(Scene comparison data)

_____

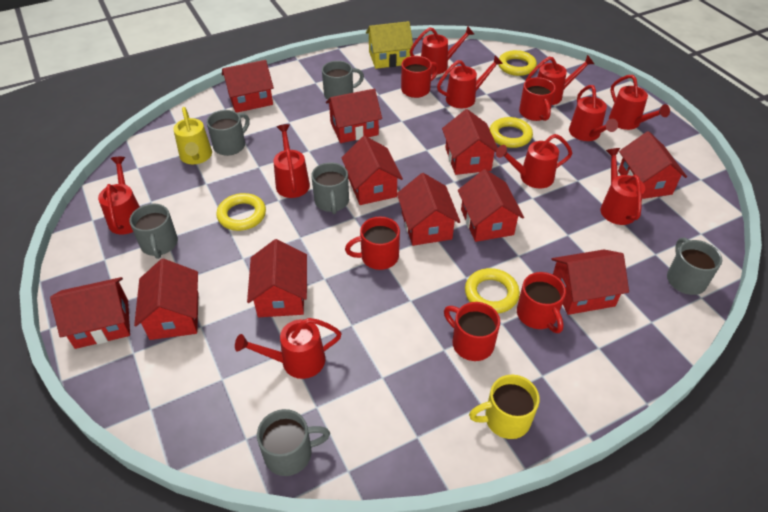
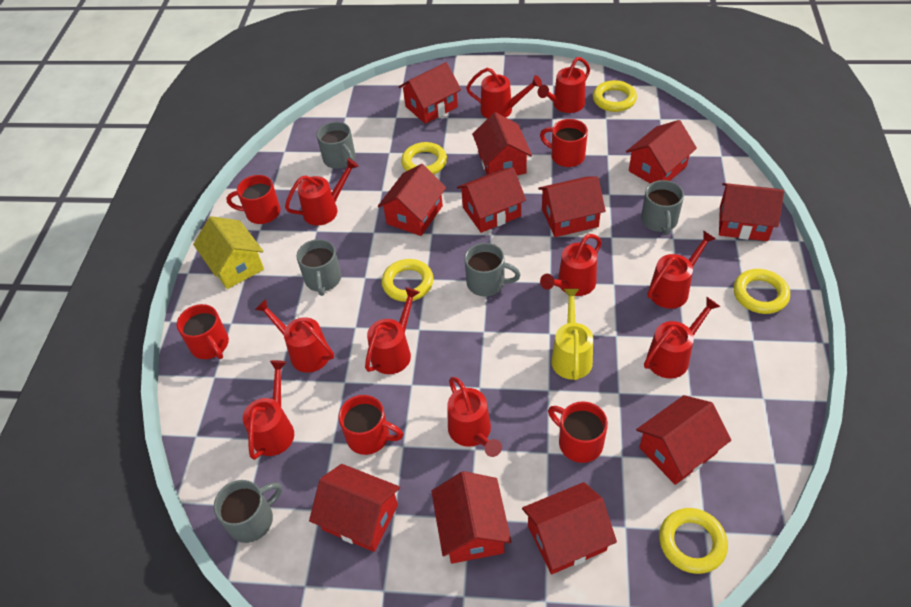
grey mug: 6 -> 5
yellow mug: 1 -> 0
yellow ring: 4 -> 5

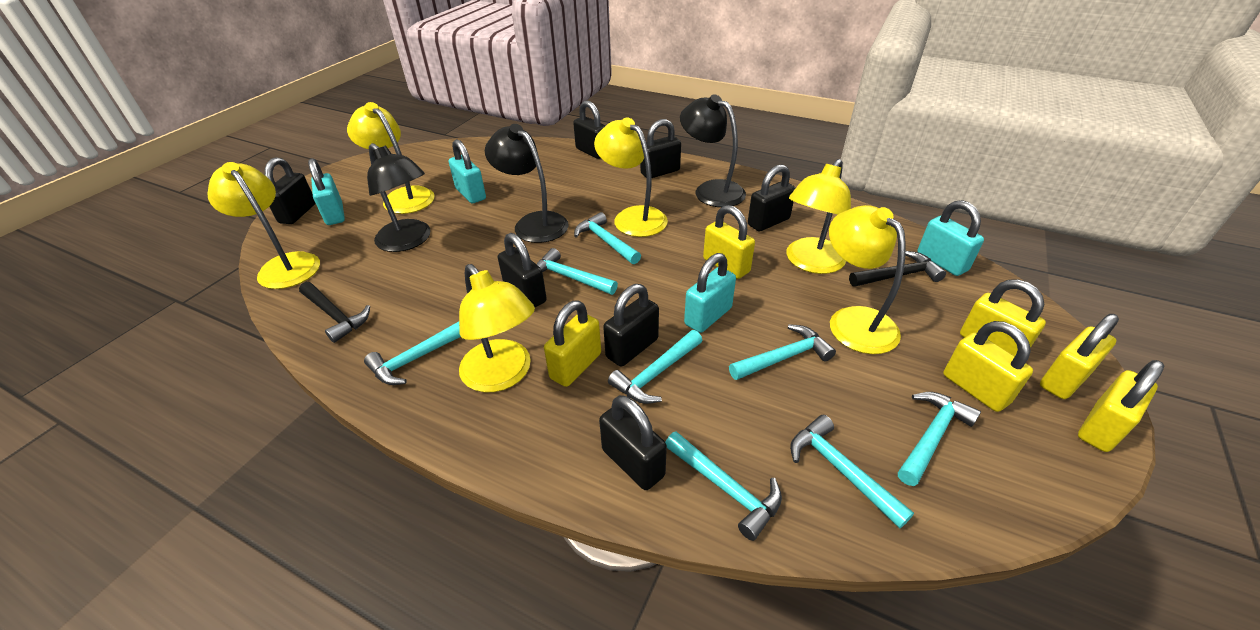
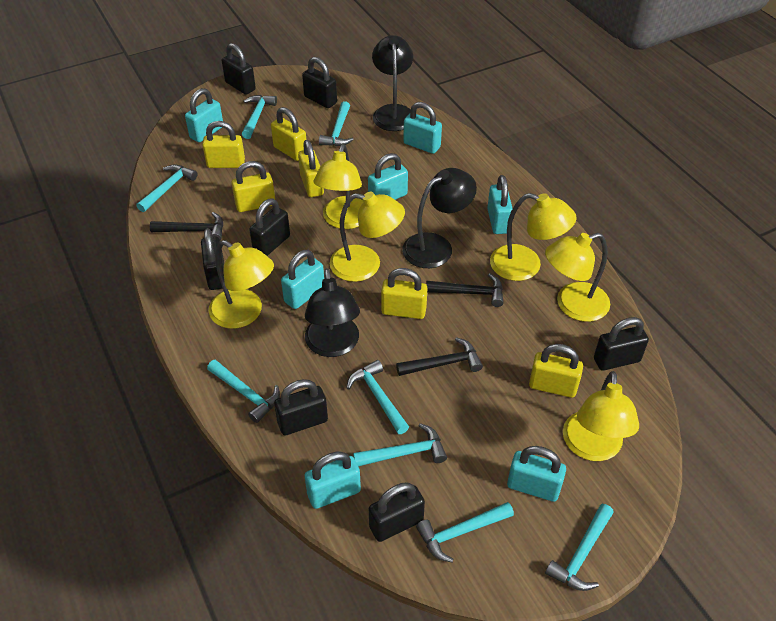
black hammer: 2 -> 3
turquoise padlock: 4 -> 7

_____

Your instructions:
A word-for-word copy of all the data is required, minus the pictures.

Your solution:
grey mug: 6 -> 5
yellow mug: 1 -> 0
yellow ring: 4 -> 5

black hammer: 2 -> 3
turquoise padlock: 4 -> 7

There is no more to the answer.